Data excerpts:

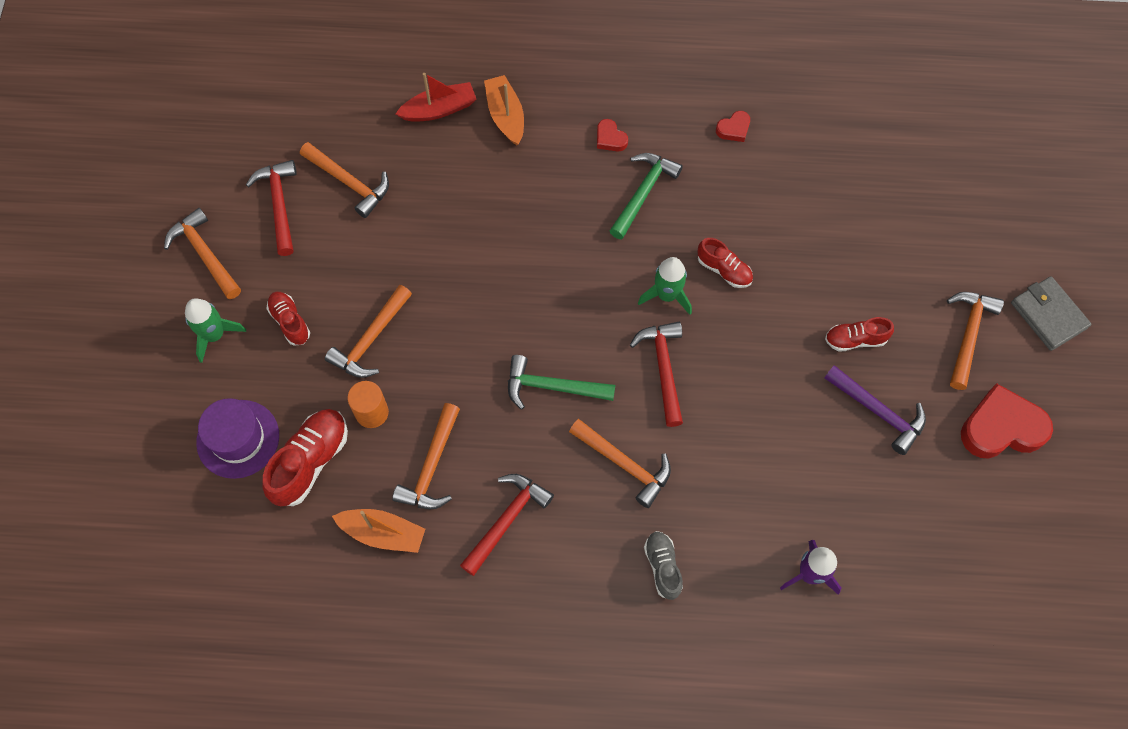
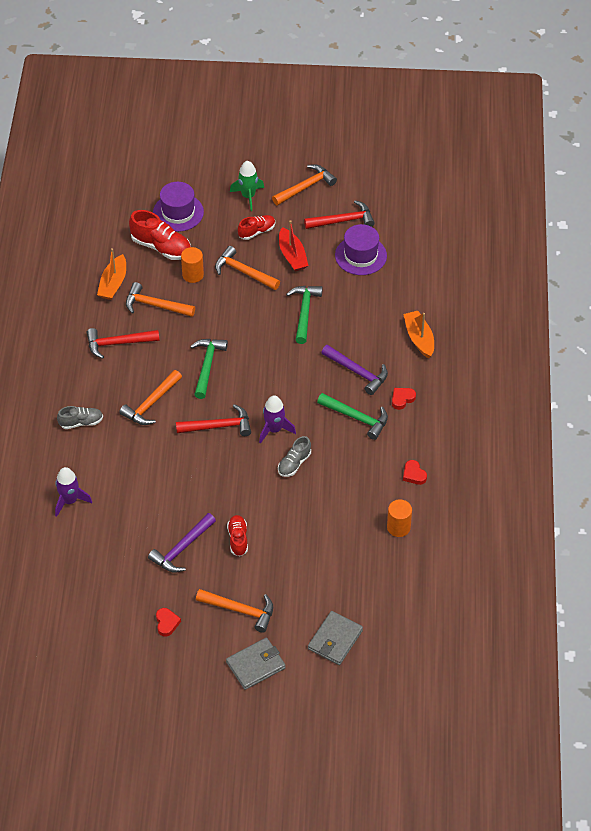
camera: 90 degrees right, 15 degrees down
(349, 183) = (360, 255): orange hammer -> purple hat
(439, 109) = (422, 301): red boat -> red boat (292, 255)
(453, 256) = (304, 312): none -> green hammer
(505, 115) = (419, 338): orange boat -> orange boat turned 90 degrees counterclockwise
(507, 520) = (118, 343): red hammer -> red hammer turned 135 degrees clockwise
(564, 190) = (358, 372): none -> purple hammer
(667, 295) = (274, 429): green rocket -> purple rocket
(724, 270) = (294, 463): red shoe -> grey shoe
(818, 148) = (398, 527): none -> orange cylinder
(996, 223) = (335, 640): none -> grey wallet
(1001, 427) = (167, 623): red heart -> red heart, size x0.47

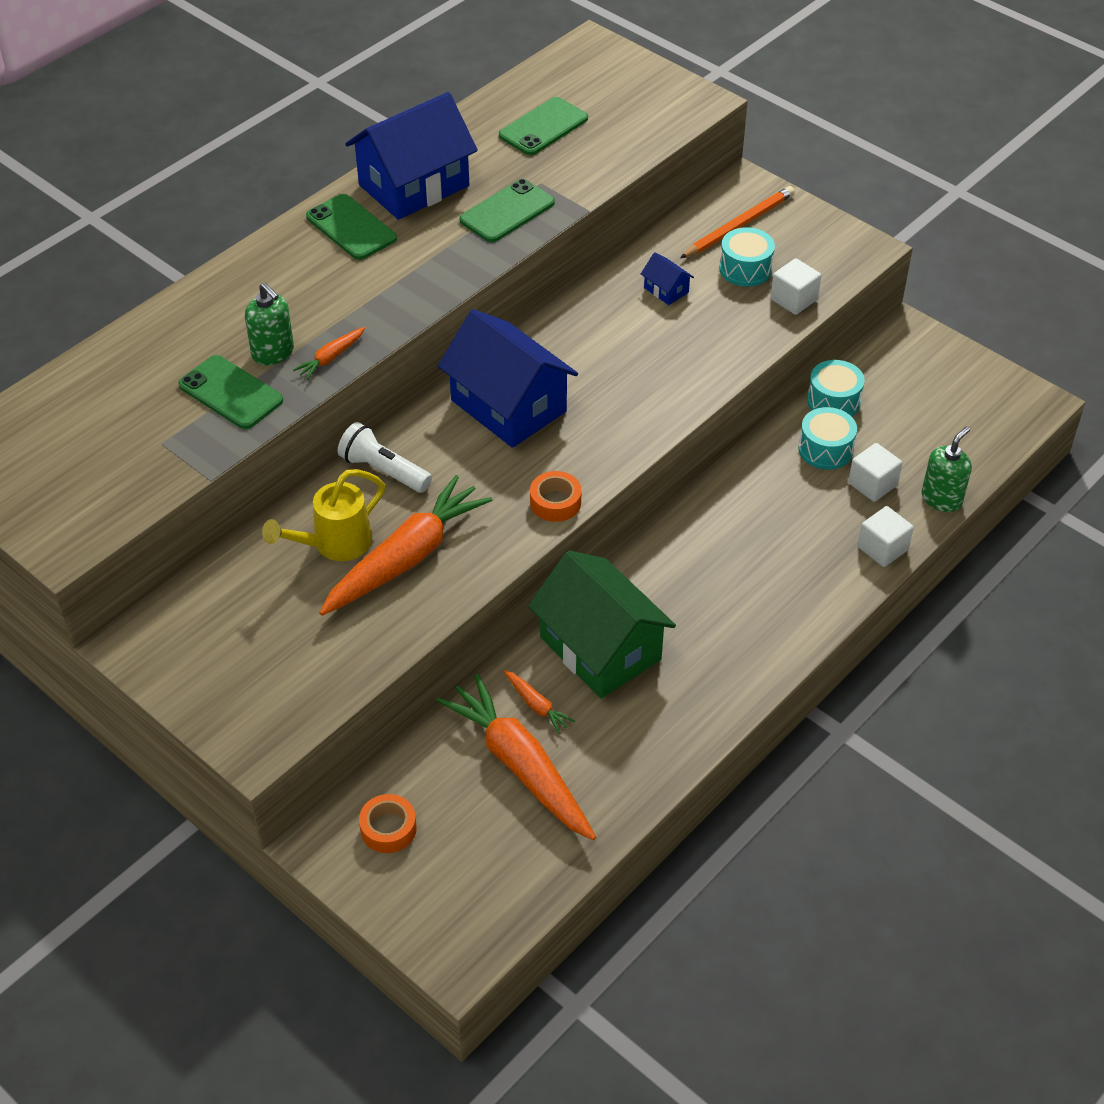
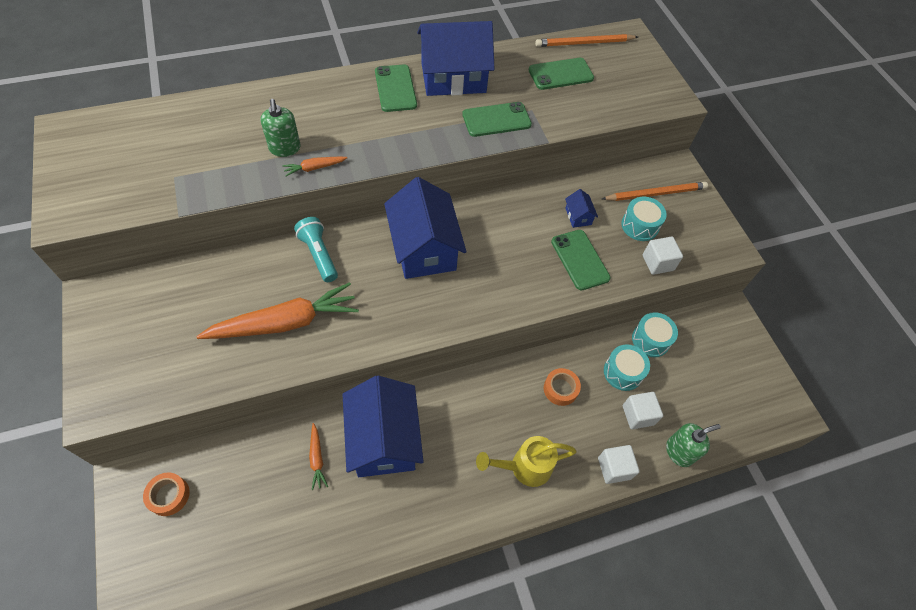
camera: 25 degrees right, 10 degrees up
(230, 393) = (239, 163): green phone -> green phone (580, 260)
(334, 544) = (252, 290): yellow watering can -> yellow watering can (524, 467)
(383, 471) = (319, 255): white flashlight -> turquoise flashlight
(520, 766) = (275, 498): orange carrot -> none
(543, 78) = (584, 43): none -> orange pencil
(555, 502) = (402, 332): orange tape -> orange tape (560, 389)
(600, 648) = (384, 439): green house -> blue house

Work instruction: Filter the data above, keeping only lines that include the string "purple".

Output for this task:
(349, 183) = (360, 255): orange hammer -> purple hat
(564, 190) = (358, 372): none -> purple hammer
(667, 295) = (274, 429): green rocket -> purple rocket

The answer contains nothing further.